[Colored object listings]
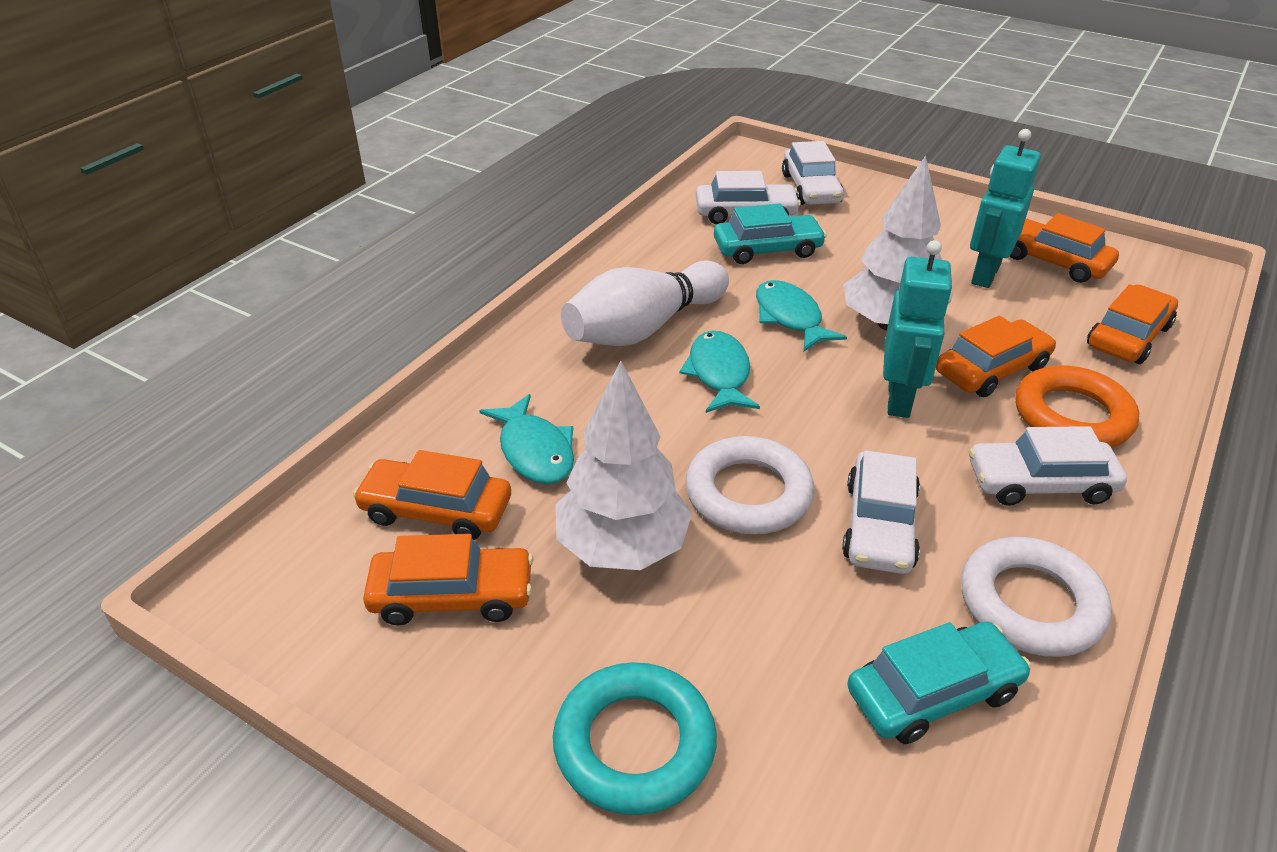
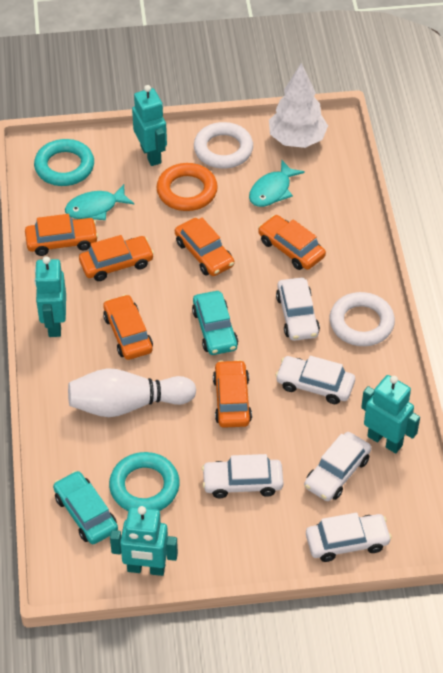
orange car: 5 -> 6
turquoise fish: 3 -> 2
turquoise ring: 1 -> 2
turquoise robot: 2 -> 4
white car: 4 -> 5
white tree: 2 -> 1

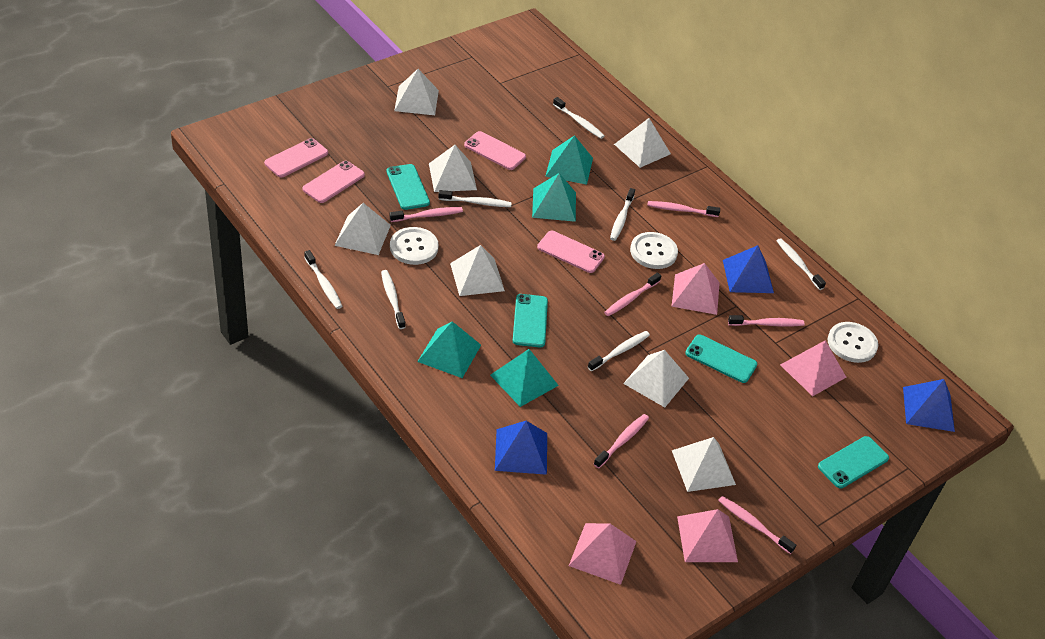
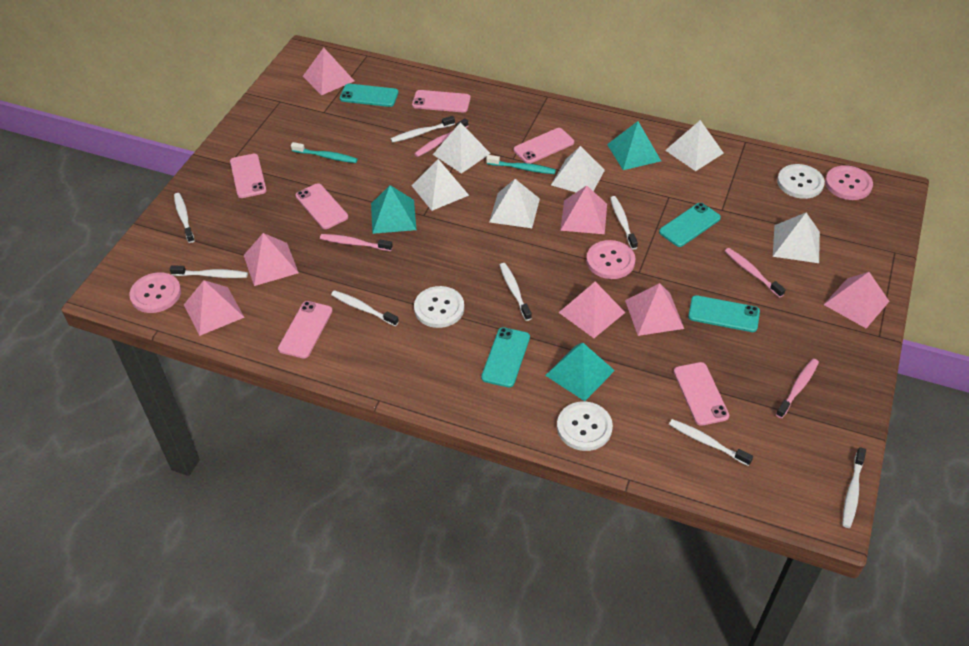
blue pyramid: 3 -> 0
pink button: 0 -> 3
pink phone: 4 -> 6
pink pyramid: 4 -> 7
pink toothbrush: 6 -> 4
turquoise pyramid: 4 -> 3
turquoise toothbrush: 0 -> 2
white pyramid: 7 -> 6
white toothbrush: 7 -> 8

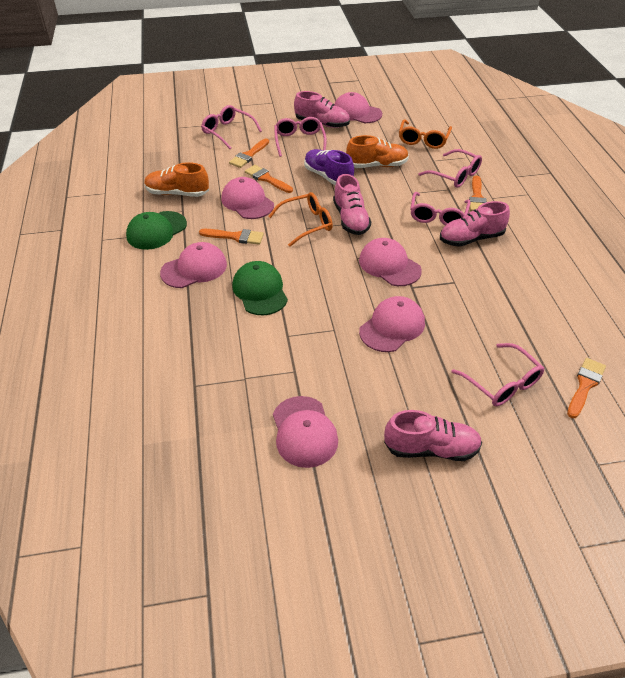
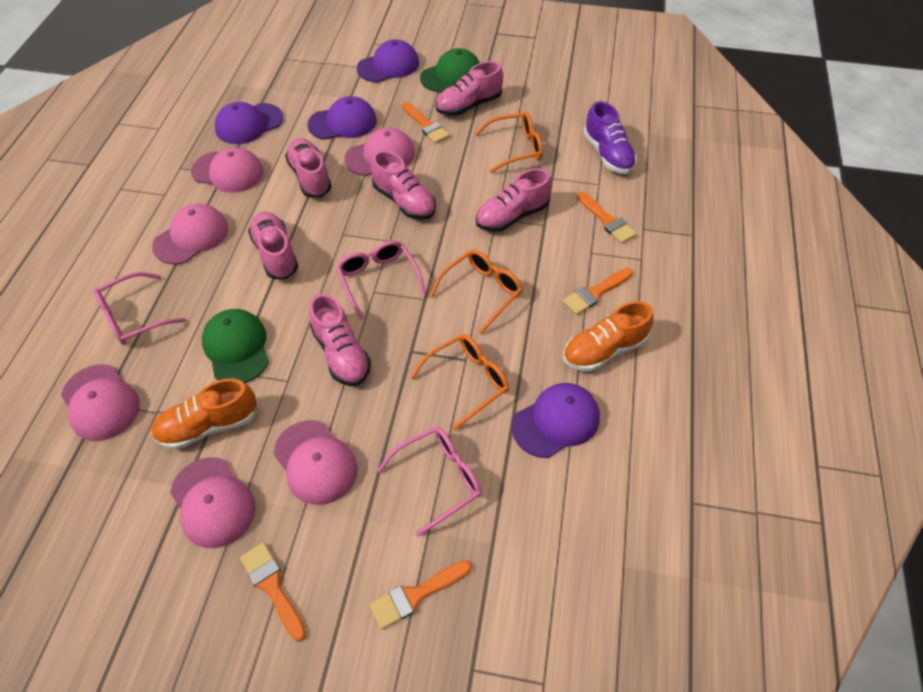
orange glasses: 2 -> 3
pink glasses: 5 -> 3
pink shoe: 4 -> 6
purple cap: 0 -> 4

§ **What this task involves**
Without including the pictures, reproduce all entries exactly.

§ **Response box**
orange car: 5 -> 6
turquoise fish: 3 -> 2
turquoise ring: 1 -> 2
turquoise robot: 2 -> 4
white car: 4 -> 5
white tree: 2 -> 1

blue pyramid: 3 -> 0
pink button: 0 -> 3
pink phone: 4 -> 6
pink pyramid: 4 -> 7
pink toothbrush: 6 -> 4
turquoise pyramid: 4 -> 3
turquoise toothbrush: 0 -> 2
white pyramid: 7 -> 6
white toothbrush: 7 -> 8

orange glasses: 2 -> 3
pink glasses: 5 -> 3
pink shoe: 4 -> 6
purple cap: 0 -> 4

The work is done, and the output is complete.